◆ **Task instructions**
Images embedded in the records are excluded; print everything else exactly as given.

◆ **Material supplied**
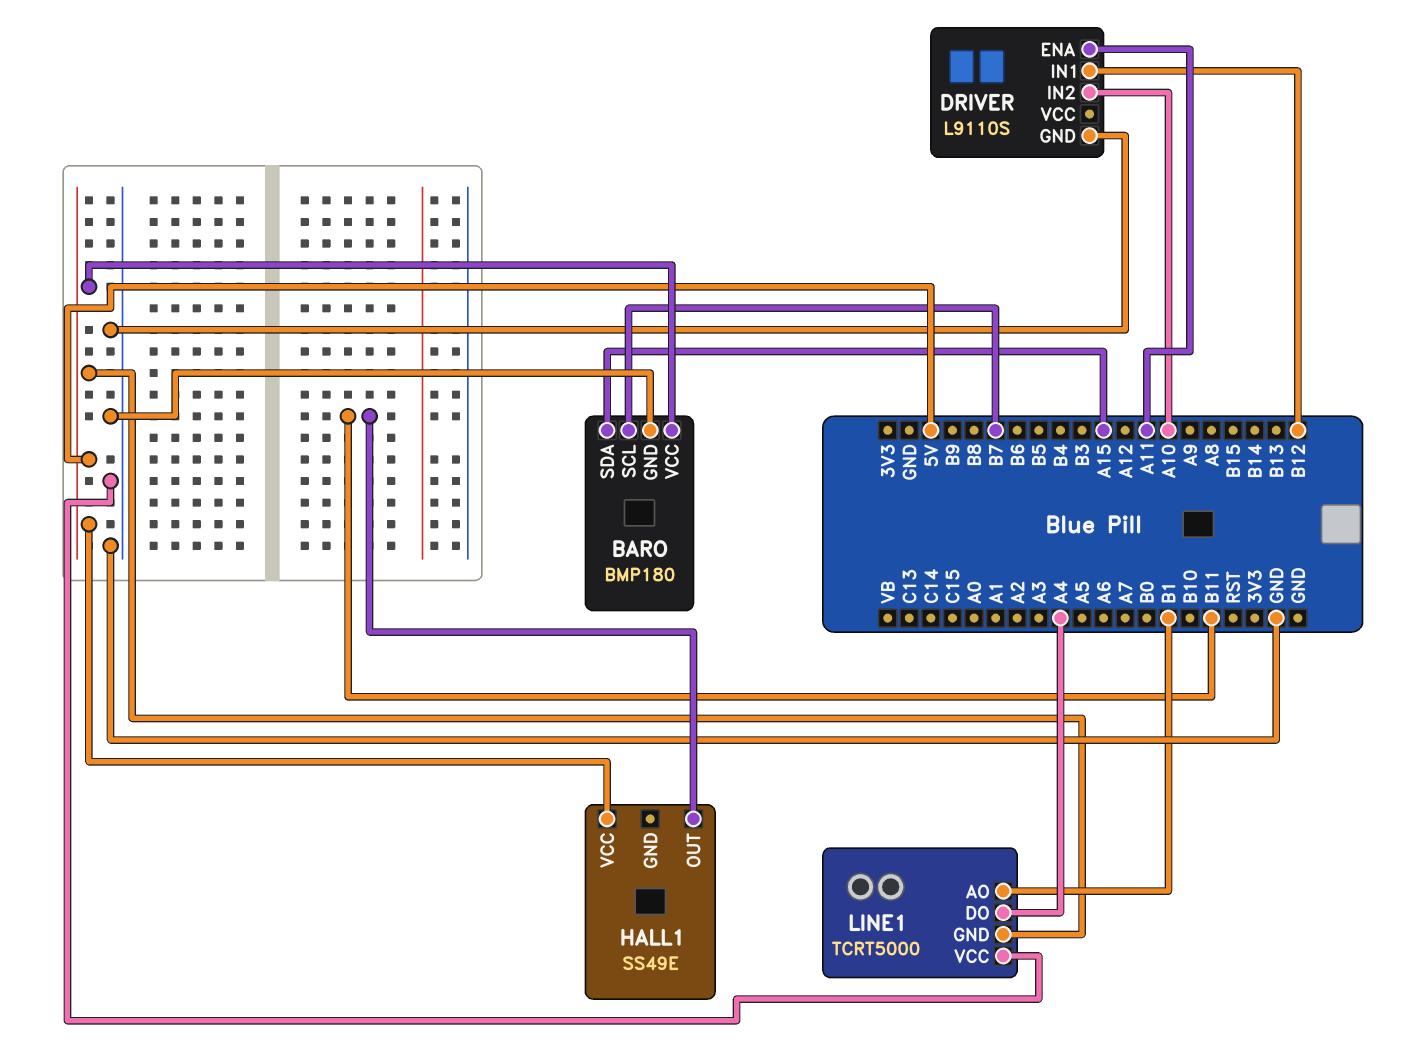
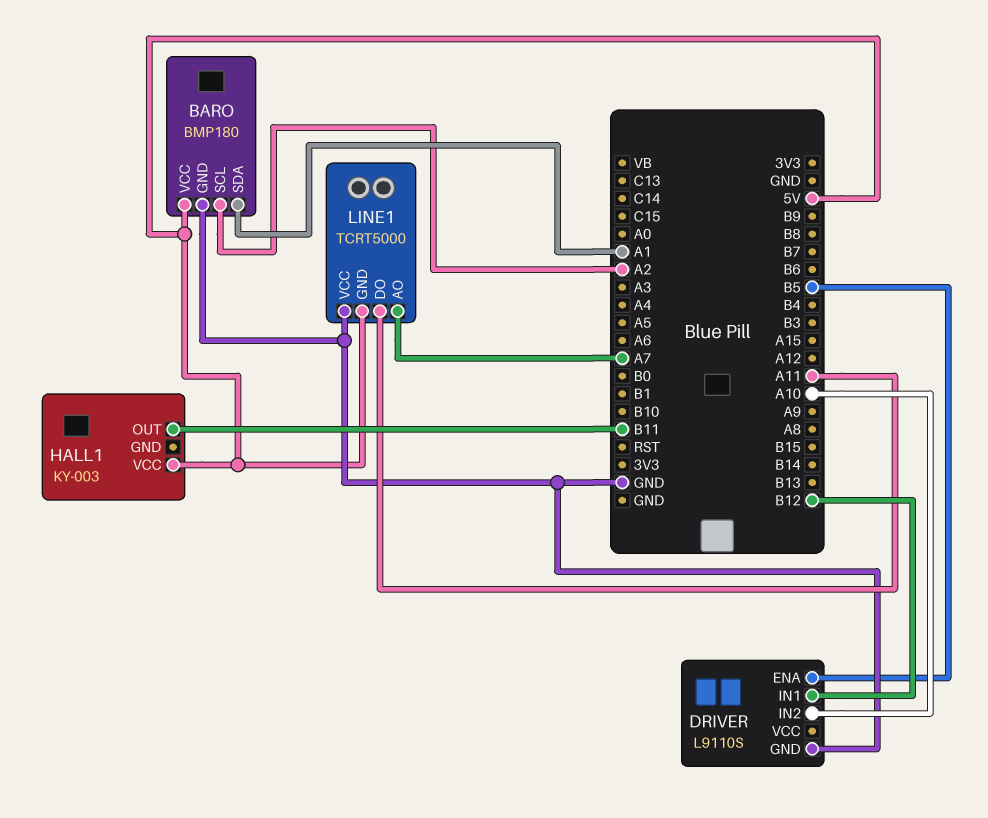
BARO pin SCL: B7 -> A2
BARO pin SDA: A15 -> A1
DRIVER pin ENA: A11 -> B5
HALL1: SS49E -> KY-003
LINE1 pin AO: B1 -> A7
LINE1 pin DO: A4 -> A11

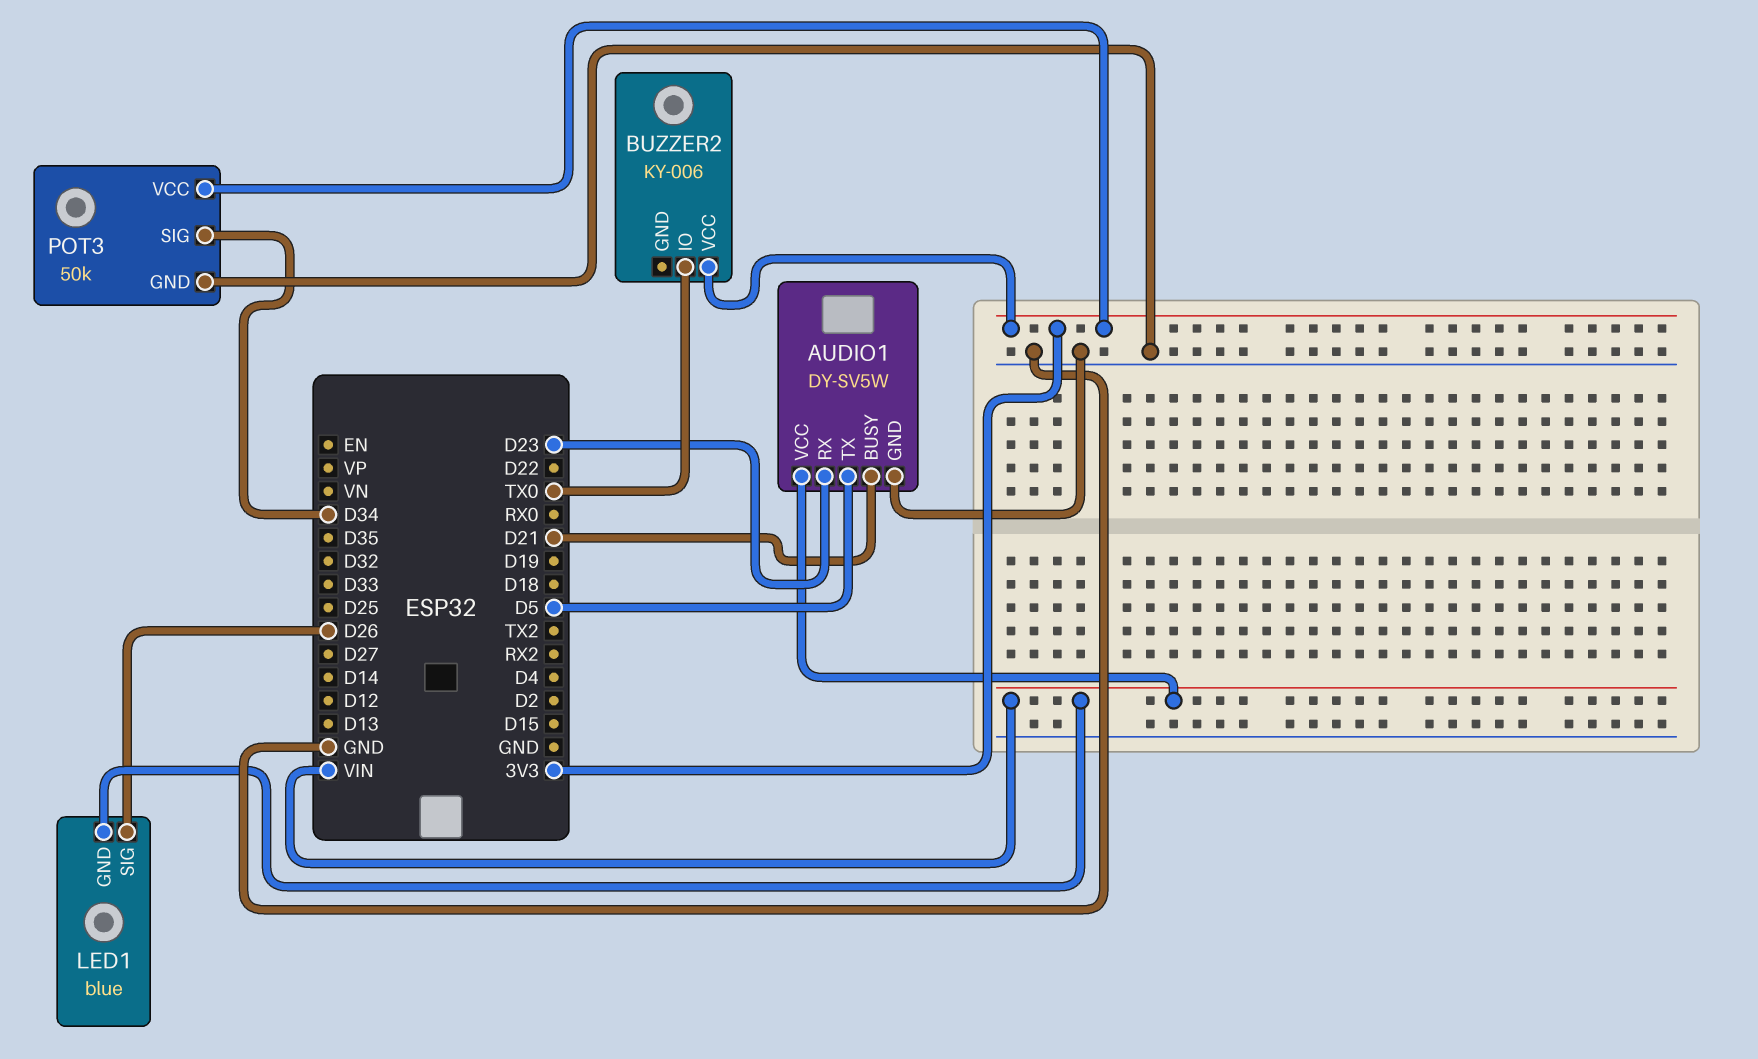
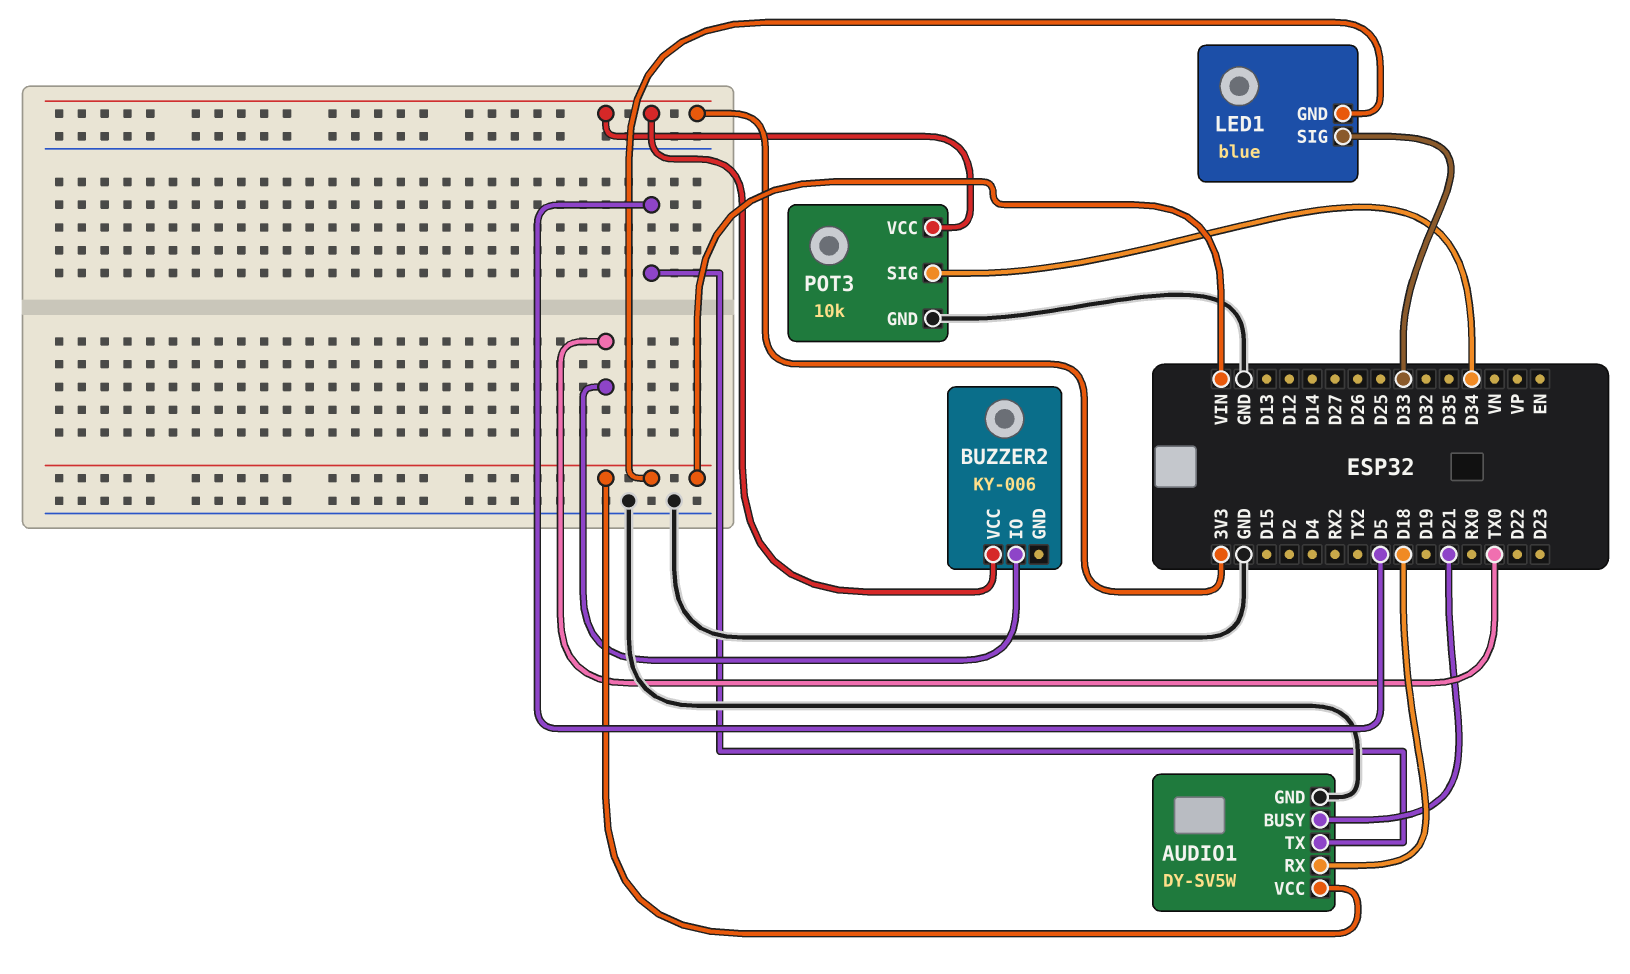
AUDIO1 pin RX: D23 -> D18
LED1 pin SIG: D26 -> D33
POT3: 50k -> 10k

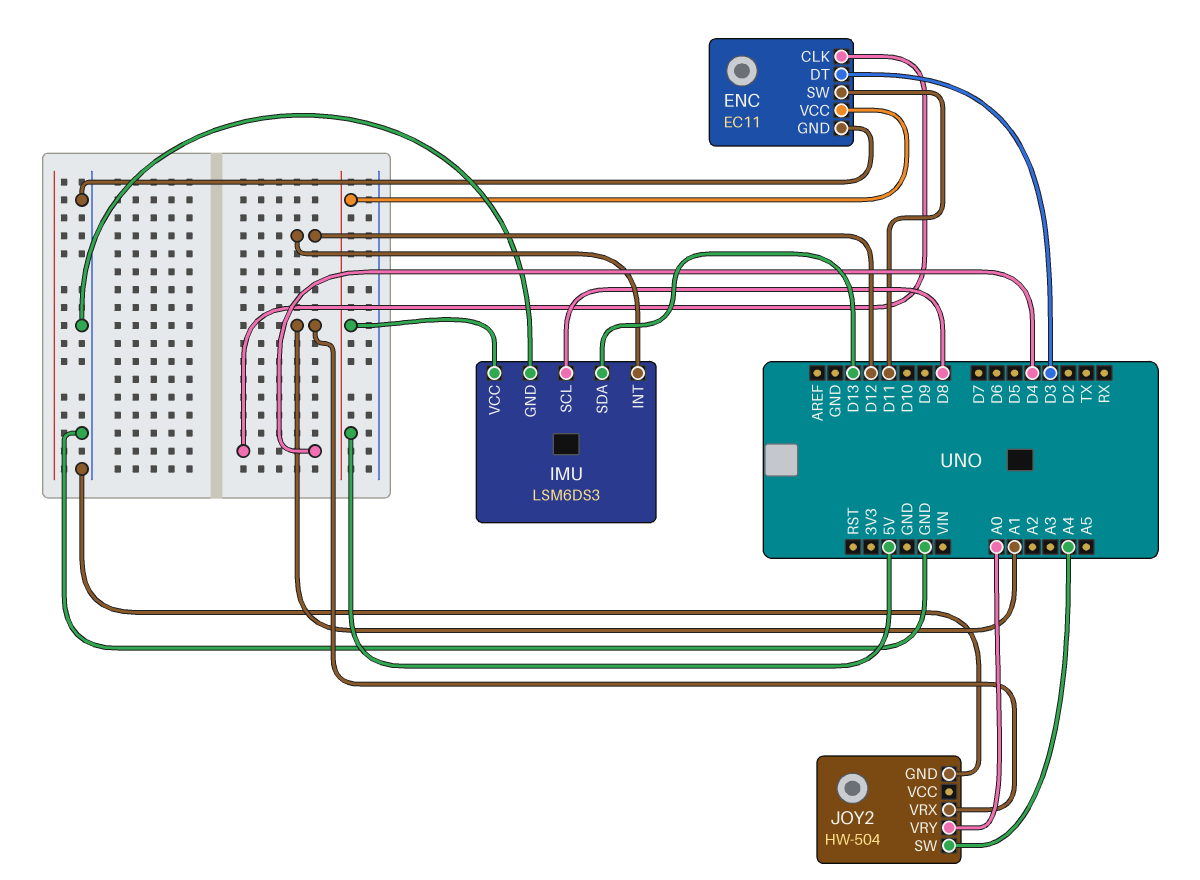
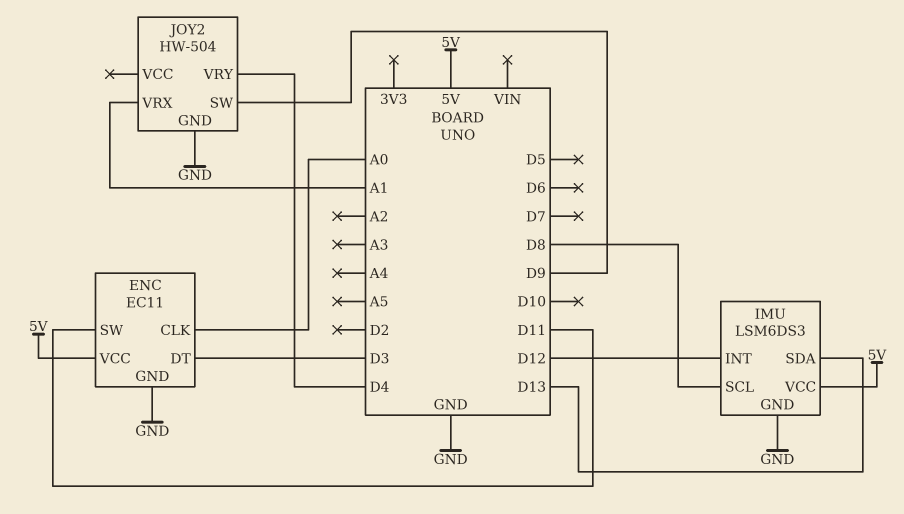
ENC pin CLK: D4 -> A0
JOY2 pin SW: A4 -> D9
JOY2 pin VRY: A0 -> D4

◆ **Response for this exercise**
BARO pin SCL: B7 -> A2
BARO pin SDA: A15 -> A1
DRIVER pin ENA: A11 -> B5
HALL1: SS49E -> KY-003
LINE1 pin AO: B1 -> A7
LINE1 pin DO: A4 -> A11

AUDIO1 pin RX: D23 -> D18
LED1 pin SIG: D26 -> D33
POT3: 50k -> 10k

ENC pin CLK: D4 -> A0
JOY2 pin SW: A4 -> D9
JOY2 pin VRY: A0 -> D4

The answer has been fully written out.